Your task is to repeat exactly the lines below between the line holding "insert: vaso/verde (453,182,516,277)" and the line holding "move: tuerca/azul (444,460,531,540)", inclusive, and only those.

---------- Exercise data ----------

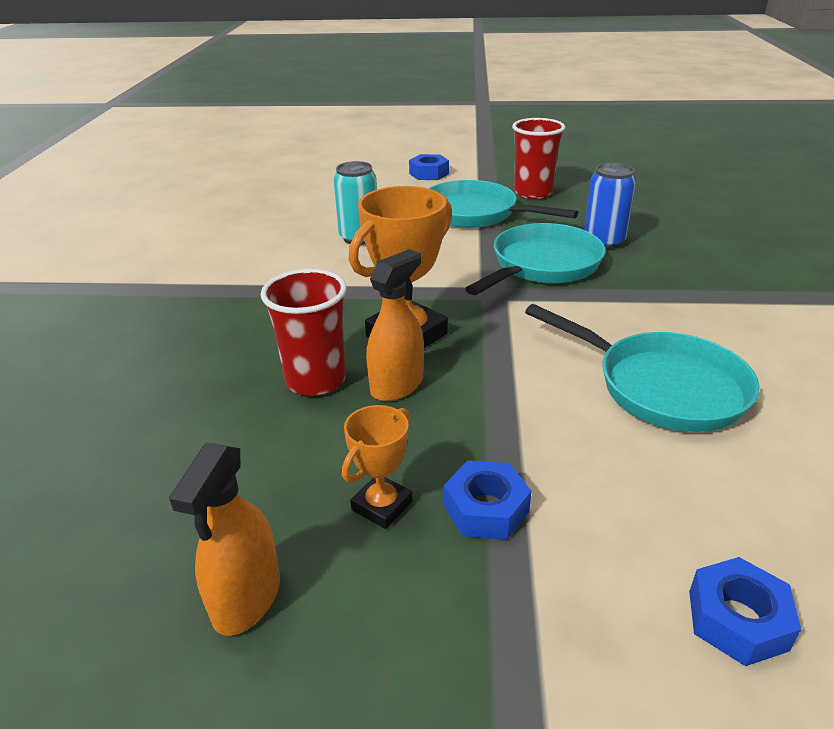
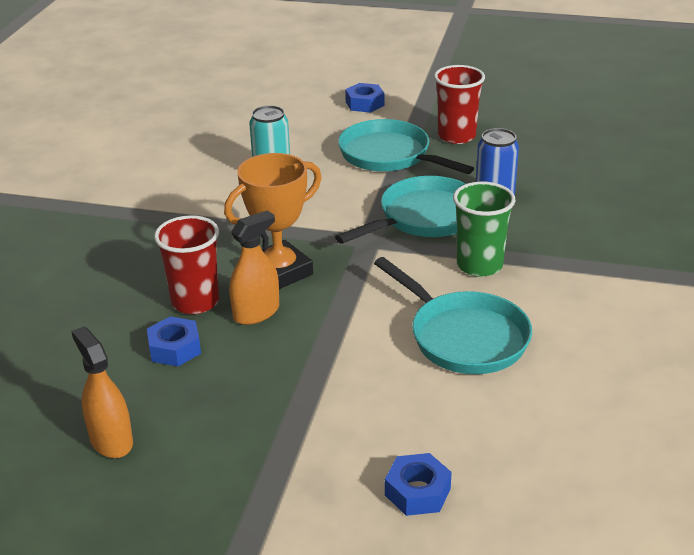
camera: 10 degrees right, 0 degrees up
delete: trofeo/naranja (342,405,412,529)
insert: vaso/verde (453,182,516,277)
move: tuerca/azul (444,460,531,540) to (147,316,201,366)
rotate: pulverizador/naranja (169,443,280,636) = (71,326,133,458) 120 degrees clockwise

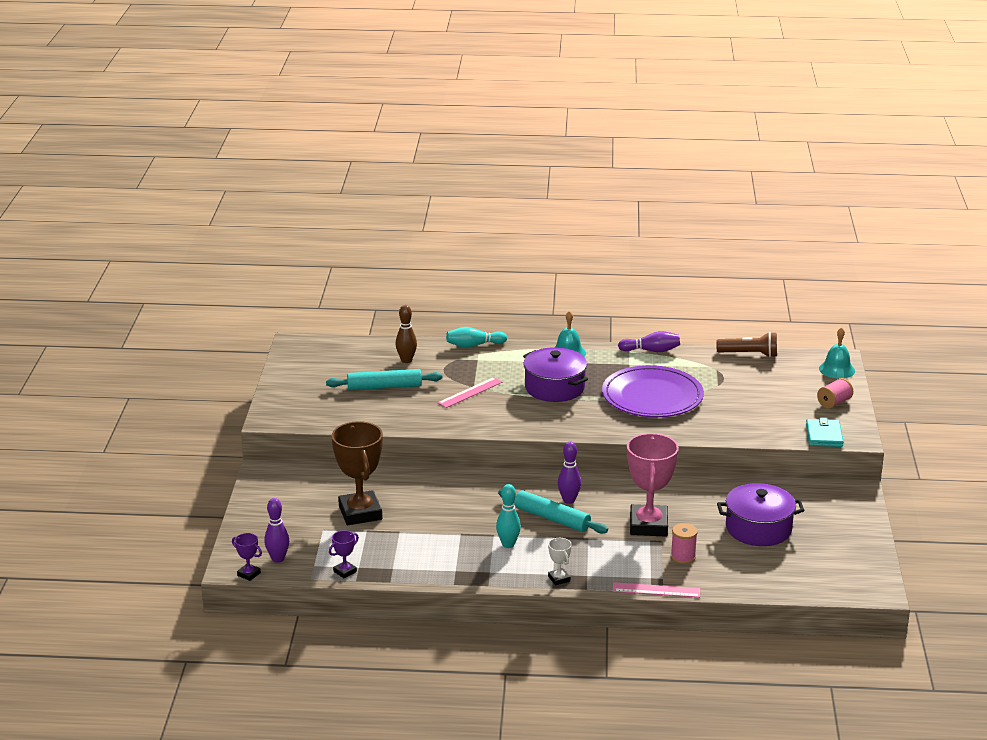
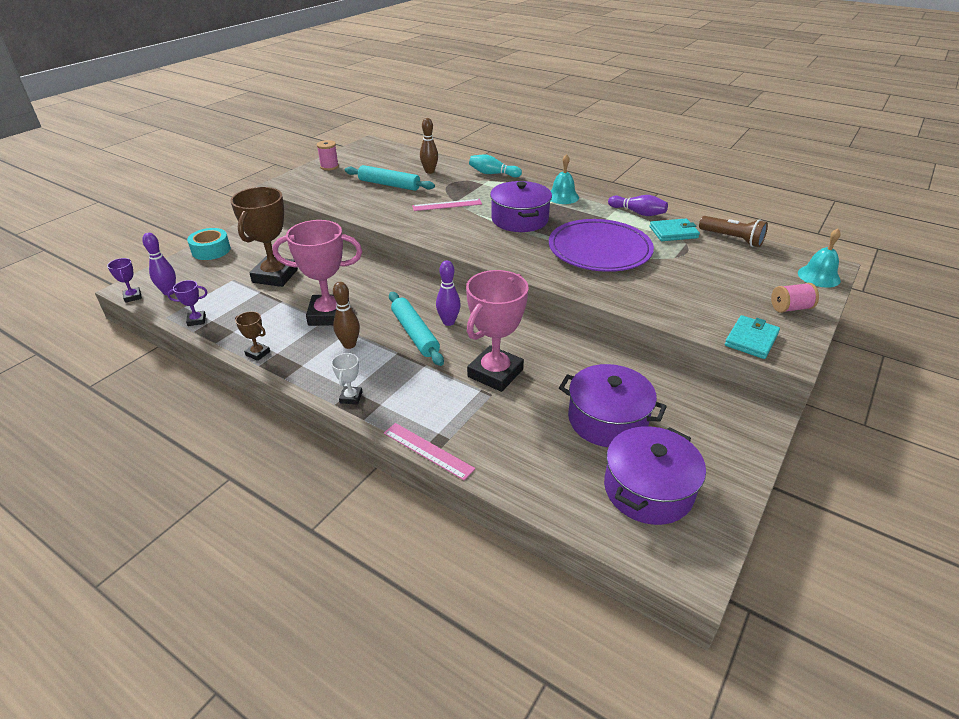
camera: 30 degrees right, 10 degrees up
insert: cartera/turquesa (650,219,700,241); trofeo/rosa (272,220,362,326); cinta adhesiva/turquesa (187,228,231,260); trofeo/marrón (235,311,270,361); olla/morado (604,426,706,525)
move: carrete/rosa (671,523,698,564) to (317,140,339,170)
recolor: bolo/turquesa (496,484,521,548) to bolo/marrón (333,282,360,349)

----------
---------- Exercise data ----------

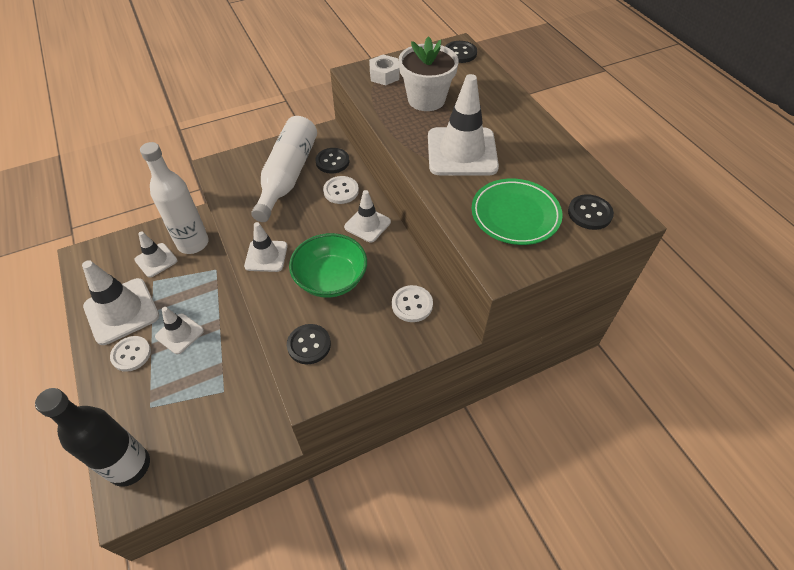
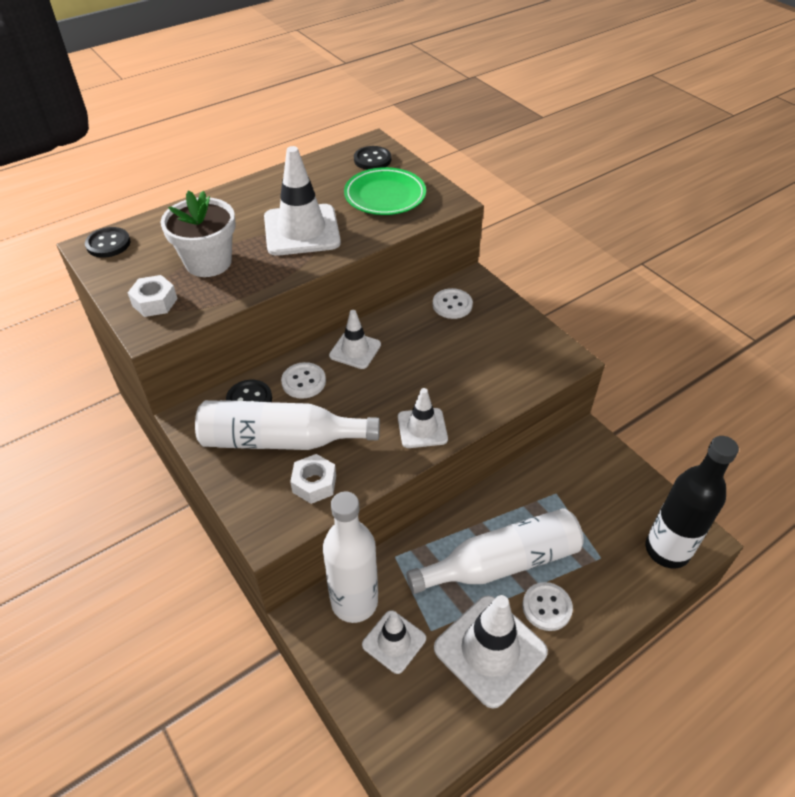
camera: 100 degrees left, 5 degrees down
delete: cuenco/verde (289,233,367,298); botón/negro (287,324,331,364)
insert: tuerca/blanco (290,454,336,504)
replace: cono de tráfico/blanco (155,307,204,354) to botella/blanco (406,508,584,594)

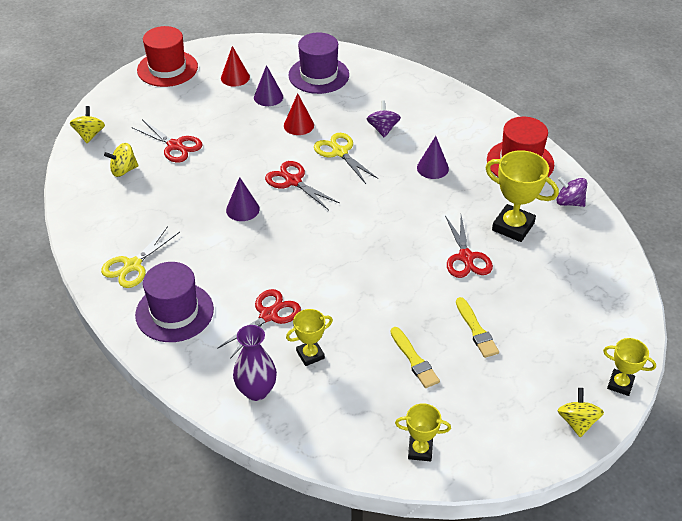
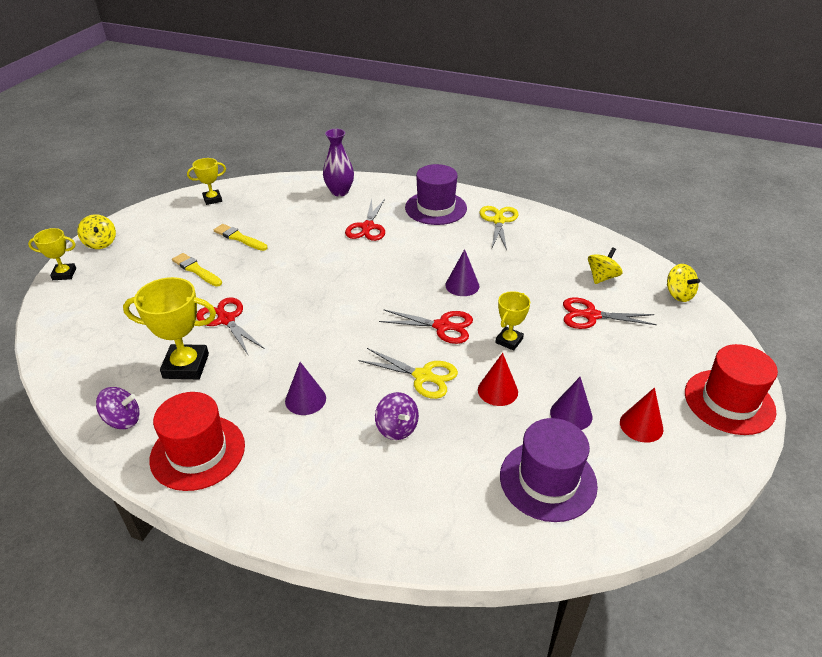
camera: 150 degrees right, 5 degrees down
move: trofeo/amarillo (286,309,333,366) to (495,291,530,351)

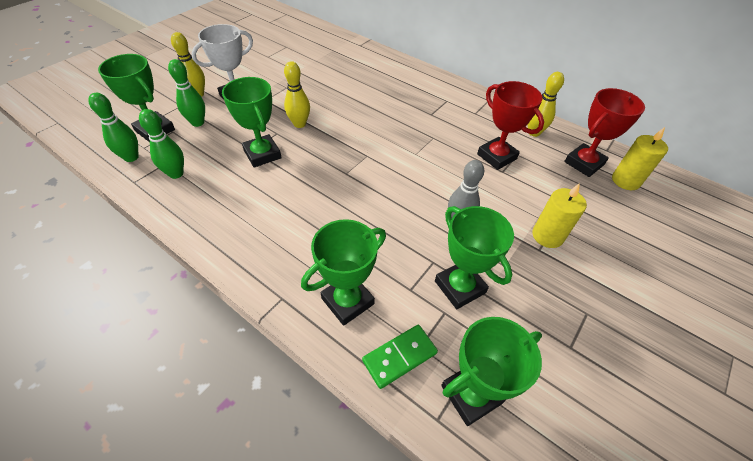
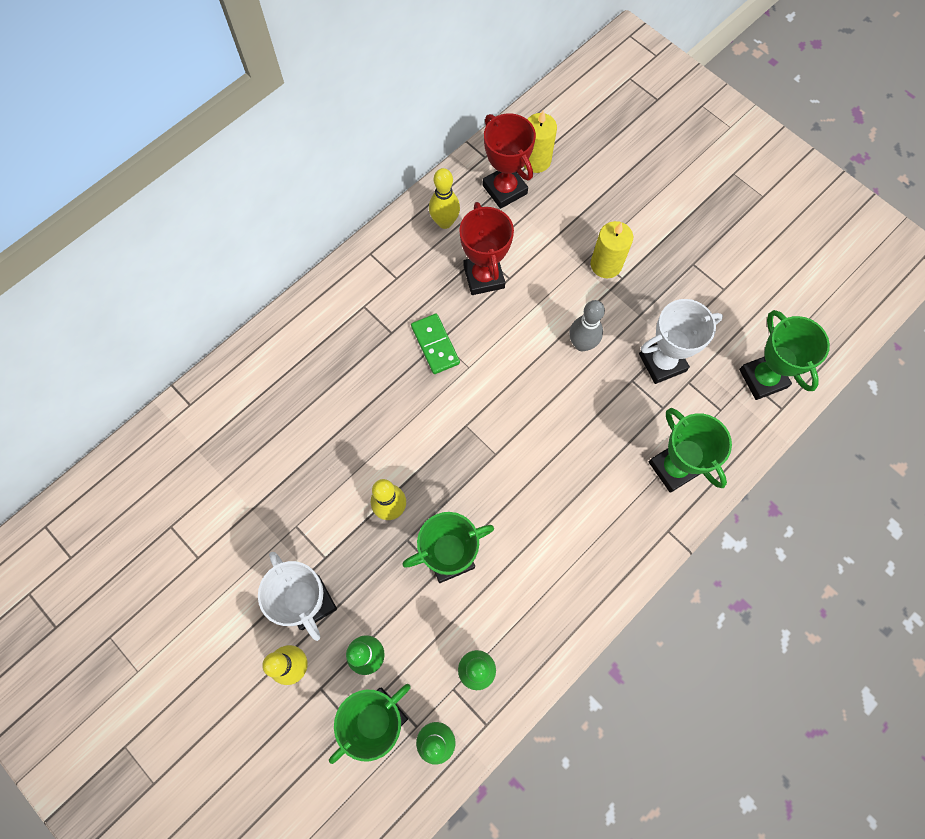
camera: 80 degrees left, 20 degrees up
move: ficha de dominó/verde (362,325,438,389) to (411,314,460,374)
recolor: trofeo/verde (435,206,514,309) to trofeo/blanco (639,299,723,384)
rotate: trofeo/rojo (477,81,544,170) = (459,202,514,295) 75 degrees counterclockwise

----------

### Result for this task:
insert: vaso/verde (453,182,516,277)
move: tuerca/azul (444,460,531,540) to (147,316,201,366)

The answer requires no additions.